Transcribe word for word the lines below from the line with "none -> red brick K8:K9 level 2" through the line with "none -> orange brick I1:I2 level 1", ends included.
Supplied entries Block Start
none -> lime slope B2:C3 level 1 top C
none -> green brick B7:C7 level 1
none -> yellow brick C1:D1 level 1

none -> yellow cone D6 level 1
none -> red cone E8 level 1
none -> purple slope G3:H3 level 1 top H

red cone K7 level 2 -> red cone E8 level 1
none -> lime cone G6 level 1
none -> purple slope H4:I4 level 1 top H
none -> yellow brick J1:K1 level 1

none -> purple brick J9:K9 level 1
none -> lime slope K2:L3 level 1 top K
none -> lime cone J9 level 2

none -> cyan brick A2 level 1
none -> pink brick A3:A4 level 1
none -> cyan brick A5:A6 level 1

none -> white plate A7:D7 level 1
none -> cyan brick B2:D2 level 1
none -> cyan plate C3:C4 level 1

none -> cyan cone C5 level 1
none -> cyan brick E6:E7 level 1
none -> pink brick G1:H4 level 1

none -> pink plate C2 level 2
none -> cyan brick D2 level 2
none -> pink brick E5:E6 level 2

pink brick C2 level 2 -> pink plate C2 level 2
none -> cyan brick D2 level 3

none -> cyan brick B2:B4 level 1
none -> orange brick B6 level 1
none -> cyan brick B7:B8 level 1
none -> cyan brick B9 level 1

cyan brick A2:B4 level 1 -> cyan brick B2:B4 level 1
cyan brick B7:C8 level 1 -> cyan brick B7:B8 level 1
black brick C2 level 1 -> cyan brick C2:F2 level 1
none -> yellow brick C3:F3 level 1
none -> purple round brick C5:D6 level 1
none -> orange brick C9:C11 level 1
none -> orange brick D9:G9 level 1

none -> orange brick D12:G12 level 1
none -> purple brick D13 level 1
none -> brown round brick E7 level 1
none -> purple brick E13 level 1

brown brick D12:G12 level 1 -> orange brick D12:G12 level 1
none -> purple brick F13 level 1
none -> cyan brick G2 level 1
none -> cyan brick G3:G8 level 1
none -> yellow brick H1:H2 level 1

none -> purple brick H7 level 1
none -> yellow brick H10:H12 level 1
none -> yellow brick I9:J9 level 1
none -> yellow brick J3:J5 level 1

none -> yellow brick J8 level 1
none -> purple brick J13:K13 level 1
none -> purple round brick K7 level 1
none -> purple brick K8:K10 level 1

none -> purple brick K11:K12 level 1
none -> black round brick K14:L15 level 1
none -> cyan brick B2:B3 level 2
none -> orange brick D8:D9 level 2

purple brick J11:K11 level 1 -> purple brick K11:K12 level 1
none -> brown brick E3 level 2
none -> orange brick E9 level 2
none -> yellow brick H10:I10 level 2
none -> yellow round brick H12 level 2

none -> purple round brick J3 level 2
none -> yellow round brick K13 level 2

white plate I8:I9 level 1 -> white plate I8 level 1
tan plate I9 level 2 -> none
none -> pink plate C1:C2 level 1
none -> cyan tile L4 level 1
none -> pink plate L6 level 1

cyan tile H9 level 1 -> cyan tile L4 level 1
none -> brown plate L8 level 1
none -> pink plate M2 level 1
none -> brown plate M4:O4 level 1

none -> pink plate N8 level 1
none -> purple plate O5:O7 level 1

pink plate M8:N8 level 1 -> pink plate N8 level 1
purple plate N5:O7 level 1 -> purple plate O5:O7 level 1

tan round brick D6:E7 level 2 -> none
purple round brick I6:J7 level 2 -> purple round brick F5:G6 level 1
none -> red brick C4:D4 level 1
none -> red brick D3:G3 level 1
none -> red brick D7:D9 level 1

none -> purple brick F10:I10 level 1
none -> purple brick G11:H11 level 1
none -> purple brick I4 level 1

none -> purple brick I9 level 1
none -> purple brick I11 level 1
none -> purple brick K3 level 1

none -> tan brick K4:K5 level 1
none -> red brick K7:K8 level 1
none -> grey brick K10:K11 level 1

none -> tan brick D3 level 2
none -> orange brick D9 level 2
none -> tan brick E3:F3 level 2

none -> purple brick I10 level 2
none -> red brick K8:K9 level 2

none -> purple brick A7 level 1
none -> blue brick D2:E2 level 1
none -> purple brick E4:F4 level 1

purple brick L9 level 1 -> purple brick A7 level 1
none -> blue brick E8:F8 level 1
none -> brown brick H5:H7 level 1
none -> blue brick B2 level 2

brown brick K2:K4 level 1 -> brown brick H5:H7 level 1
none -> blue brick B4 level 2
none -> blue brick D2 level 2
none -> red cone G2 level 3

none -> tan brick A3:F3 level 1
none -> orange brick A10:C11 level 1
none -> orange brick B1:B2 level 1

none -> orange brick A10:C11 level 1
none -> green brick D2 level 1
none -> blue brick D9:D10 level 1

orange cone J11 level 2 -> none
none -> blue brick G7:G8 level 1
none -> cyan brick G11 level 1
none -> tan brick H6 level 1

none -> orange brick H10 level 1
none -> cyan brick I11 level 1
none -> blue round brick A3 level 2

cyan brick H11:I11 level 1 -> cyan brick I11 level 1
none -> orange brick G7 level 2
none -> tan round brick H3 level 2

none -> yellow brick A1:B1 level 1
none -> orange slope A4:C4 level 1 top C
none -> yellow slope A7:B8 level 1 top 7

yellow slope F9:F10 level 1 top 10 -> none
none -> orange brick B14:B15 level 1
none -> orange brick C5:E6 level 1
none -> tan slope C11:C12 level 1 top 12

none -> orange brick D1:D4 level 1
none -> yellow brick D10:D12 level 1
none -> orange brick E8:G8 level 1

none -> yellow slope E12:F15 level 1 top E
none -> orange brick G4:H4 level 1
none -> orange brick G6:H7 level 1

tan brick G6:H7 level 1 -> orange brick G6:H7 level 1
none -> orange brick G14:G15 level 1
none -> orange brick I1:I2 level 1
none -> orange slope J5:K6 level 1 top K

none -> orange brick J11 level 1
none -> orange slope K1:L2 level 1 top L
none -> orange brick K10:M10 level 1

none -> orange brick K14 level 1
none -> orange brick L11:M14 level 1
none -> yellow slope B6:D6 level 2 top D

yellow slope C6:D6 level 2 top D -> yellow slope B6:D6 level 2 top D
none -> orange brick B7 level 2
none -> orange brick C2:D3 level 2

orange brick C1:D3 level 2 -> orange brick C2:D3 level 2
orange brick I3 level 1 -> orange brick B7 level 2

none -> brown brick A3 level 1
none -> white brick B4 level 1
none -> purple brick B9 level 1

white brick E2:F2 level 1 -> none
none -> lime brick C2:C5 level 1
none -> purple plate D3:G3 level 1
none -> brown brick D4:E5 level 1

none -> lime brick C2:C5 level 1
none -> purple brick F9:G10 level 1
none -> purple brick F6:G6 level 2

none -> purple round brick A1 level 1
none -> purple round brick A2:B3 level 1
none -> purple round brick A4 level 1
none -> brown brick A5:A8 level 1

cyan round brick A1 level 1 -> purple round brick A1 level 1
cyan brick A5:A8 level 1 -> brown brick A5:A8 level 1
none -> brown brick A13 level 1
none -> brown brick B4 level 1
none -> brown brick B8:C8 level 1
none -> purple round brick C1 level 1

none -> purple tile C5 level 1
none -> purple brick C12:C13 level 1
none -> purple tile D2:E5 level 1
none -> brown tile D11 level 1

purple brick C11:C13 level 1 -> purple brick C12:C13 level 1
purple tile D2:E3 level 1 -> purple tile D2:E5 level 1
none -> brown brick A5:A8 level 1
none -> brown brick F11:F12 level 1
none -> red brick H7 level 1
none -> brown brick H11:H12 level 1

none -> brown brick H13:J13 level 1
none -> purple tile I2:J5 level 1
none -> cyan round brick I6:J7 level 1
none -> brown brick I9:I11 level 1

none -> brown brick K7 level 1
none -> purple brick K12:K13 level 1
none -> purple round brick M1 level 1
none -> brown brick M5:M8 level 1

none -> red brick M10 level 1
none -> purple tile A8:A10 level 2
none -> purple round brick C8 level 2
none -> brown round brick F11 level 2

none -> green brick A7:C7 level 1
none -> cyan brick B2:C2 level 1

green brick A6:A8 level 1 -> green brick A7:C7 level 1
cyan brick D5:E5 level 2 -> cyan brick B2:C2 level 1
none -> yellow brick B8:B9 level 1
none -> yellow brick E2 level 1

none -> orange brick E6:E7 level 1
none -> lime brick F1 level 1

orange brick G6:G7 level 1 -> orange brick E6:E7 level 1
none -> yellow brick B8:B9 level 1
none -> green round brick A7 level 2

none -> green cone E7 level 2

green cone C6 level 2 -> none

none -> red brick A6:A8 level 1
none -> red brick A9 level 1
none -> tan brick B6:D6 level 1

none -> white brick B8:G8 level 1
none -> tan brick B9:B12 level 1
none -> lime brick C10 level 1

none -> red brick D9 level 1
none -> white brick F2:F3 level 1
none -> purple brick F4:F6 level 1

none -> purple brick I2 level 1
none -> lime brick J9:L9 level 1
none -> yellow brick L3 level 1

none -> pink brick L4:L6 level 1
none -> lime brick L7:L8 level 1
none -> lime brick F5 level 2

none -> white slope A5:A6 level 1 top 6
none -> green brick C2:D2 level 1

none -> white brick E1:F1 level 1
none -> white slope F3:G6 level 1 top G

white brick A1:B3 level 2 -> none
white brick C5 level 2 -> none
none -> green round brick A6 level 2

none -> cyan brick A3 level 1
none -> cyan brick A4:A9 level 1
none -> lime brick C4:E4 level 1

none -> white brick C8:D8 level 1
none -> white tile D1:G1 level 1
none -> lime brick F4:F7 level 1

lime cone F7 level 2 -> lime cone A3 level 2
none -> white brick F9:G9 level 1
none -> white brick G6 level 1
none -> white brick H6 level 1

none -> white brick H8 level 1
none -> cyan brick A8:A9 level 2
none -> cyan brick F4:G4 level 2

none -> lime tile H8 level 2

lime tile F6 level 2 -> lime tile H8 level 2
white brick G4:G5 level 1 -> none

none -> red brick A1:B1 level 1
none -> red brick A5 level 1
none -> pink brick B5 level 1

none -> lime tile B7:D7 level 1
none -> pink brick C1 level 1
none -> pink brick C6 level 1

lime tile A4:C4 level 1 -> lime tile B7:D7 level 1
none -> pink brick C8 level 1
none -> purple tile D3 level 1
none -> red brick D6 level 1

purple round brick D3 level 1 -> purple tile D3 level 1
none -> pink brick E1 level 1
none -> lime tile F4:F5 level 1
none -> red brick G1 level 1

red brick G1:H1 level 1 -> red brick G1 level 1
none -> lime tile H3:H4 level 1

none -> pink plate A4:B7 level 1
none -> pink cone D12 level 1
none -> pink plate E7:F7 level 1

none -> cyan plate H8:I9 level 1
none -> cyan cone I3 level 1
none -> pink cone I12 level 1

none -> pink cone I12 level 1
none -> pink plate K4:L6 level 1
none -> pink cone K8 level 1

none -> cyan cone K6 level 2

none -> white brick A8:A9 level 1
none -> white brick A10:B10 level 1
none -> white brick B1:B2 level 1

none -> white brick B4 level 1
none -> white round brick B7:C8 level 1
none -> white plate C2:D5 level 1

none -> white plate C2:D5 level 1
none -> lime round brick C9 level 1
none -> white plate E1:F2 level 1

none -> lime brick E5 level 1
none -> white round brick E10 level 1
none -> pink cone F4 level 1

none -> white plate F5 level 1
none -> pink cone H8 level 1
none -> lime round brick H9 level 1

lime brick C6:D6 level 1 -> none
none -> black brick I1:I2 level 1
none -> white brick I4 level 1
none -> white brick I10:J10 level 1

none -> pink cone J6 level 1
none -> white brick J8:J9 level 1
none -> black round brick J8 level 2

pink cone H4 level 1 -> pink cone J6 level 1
Supplied entries Block End
### Finished task
none -> red brick K8:K9 level 2

none -> purple brick A7 level 1
none -> blue brick D2:E2 level 1
none -> purple brick E4:F4 level 1

purple brick L9 level 1 -> purple brick A7 level 1
none -> blue brick E8:F8 level 1
none -> brown brick H5:H7 level 1
none -> blue brick B2 level 2

brown brick K2:K4 level 1 -> brown brick H5:H7 level 1
none -> blue brick B4 level 2
none -> blue brick D2 level 2
none -> red cone G2 level 3

none -> tan brick A3:F3 level 1
none -> orange brick A10:C11 level 1
none -> orange brick B1:B2 level 1

none -> orange brick A10:C11 level 1
none -> green brick D2 level 1
none -> blue brick D9:D10 level 1

orange cone J11 level 2 -> none
none -> blue brick G7:G8 level 1
none -> cyan brick G11 level 1
none -> tan brick H6 level 1

none -> orange brick H10 level 1
none -> cyan brick I11 level 1
none -> blue round brick A3 level 2

cyan brick H11:I11 level 1 -> cyan brick I11 level 1
none -> orange brick G7 level 2
none -> tan round brick H3 level 2

none -> yellow brick A1:B1 level 1
none -> orange slope A4:C4 level 1 top C
none -> yellow slope A7:B8 level 1 top 7

yellow slope F9:F10 level 1 top 10 -> none
none -> orange brick B14:B15 level 1
none -> orange brick C5:E6 level 1
none -> tan slope C11:C12 level 1 top 12

none -> orange brick D1:D4 level 1
none -> yellow brick D10:D12 level 1
none -> orange brick E8:G8 level 1

none -> yellow slope E12:F15 level 1 top E
none -> orange brick G4:H4 level 1
none -> orange brick G6:H7 level 1

tan brick G6:H7 level 1 -> orange brick G6:H7 level 1
none -> orange brick G14:G15 level 1
none -> orange brick I1:I2 level 1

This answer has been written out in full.